> _WHAT YOU NEED TO DO_: When the line with "none -> white brick G5:H5 level 1" appears below, start repeating lines exactly, and keep going through the line with "pink tile A2:A3"; add nothing outside that span.

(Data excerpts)

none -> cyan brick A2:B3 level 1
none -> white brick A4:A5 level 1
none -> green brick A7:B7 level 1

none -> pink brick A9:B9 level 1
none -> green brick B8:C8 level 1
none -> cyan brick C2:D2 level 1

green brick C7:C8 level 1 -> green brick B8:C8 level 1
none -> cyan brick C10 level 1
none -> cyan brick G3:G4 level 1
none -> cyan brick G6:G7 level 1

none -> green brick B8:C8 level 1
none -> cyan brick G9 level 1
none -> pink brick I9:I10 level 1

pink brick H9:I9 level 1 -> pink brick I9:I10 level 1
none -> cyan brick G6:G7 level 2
---
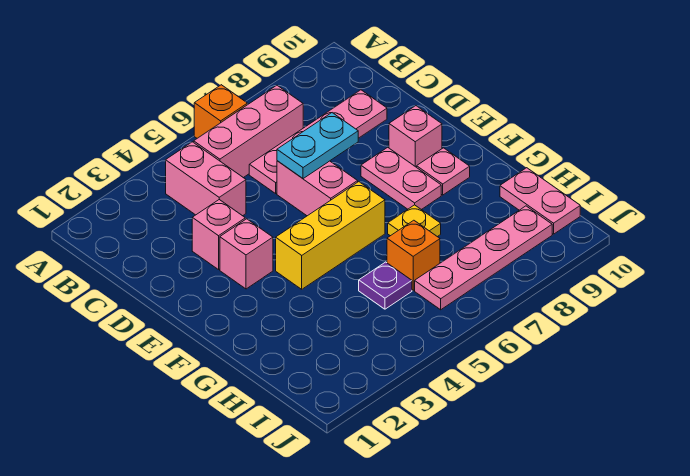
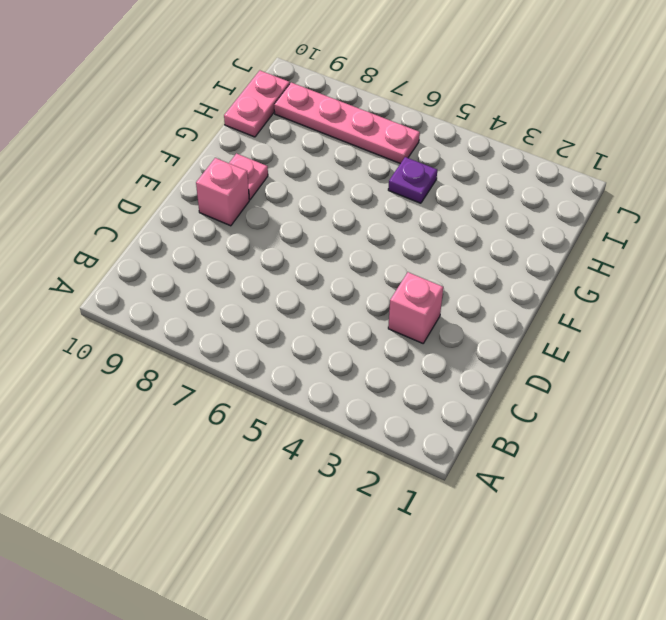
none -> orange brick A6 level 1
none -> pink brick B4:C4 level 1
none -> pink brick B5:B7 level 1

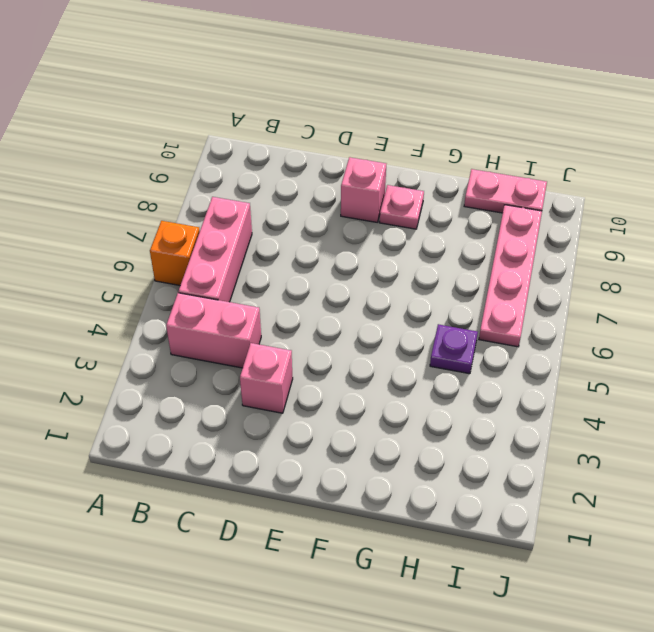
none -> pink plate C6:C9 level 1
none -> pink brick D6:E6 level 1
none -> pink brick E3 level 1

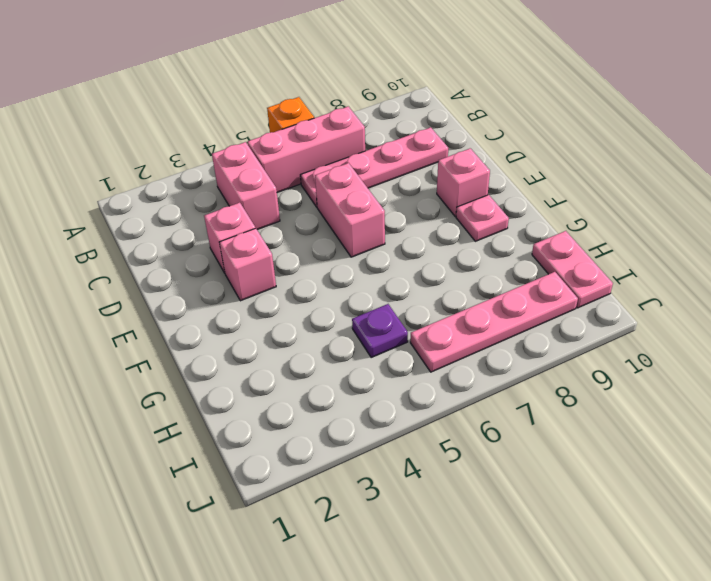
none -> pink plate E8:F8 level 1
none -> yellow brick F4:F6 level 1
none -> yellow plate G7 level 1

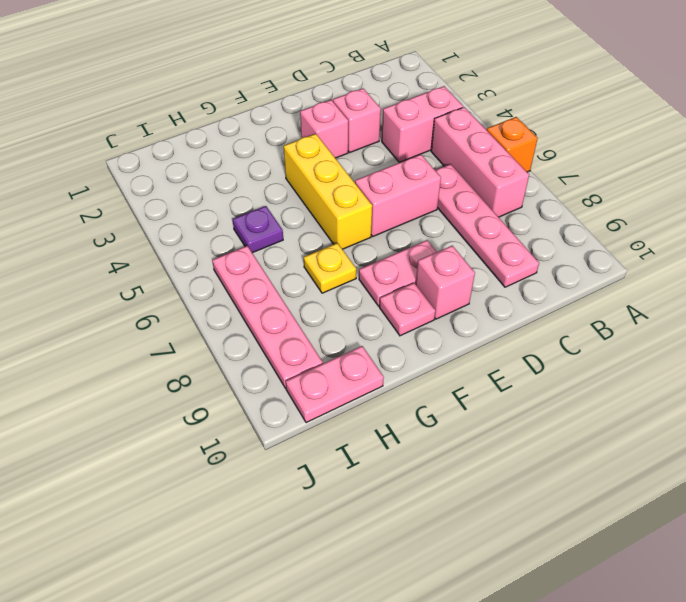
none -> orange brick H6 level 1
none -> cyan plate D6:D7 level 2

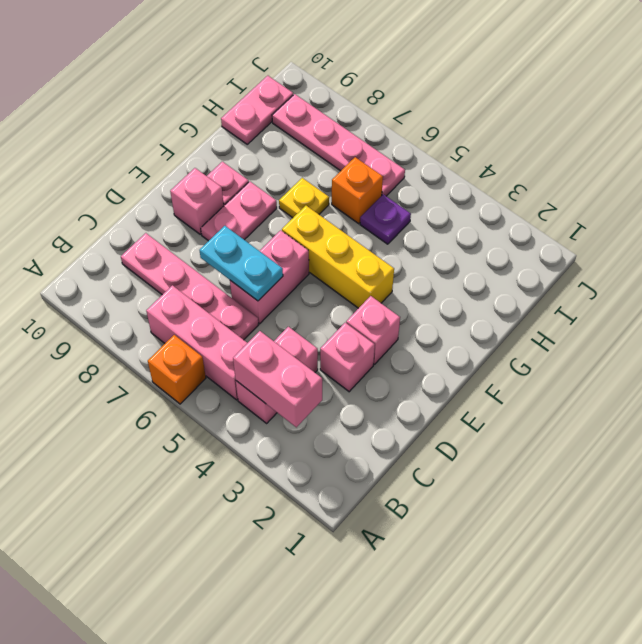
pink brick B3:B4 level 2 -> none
--
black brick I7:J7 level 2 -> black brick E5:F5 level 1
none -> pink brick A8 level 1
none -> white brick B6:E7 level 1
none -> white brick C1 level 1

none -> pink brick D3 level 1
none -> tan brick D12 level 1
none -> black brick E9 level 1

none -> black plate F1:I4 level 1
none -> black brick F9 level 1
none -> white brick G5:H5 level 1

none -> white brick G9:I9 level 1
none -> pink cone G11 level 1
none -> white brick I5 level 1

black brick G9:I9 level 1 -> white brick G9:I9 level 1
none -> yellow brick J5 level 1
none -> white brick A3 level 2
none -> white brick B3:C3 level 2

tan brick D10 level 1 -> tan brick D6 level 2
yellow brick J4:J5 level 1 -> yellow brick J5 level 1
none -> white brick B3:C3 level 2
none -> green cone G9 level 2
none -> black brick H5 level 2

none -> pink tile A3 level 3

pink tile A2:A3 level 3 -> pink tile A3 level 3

> _EXERCISE ANSWER_:
none -> white brick G5:H5 level 1

none -> white brick G9:I9 level 1
none -> pink cone G11 level 1
none -> white brick I5 level 1

black brick G9:I9 level 1 -> white brick G9:I9 level 1
none -> yellow brick J5 level 1
none -> white brick A3 level 2
none -> white brick B3:C3 level 2

tan brick D10 level 1 -> tan brick D6 level 2
yellow brick J4:J5 level 1 -> yellow brick J5 level 1
none -> white brick B3:C3 level 2
none -> green cone G9 level 2
none -> black brick H5 level 2

none -> pink tile A3 level 3

pink tile A2:A3 level 3 -> pink tile A3 level 3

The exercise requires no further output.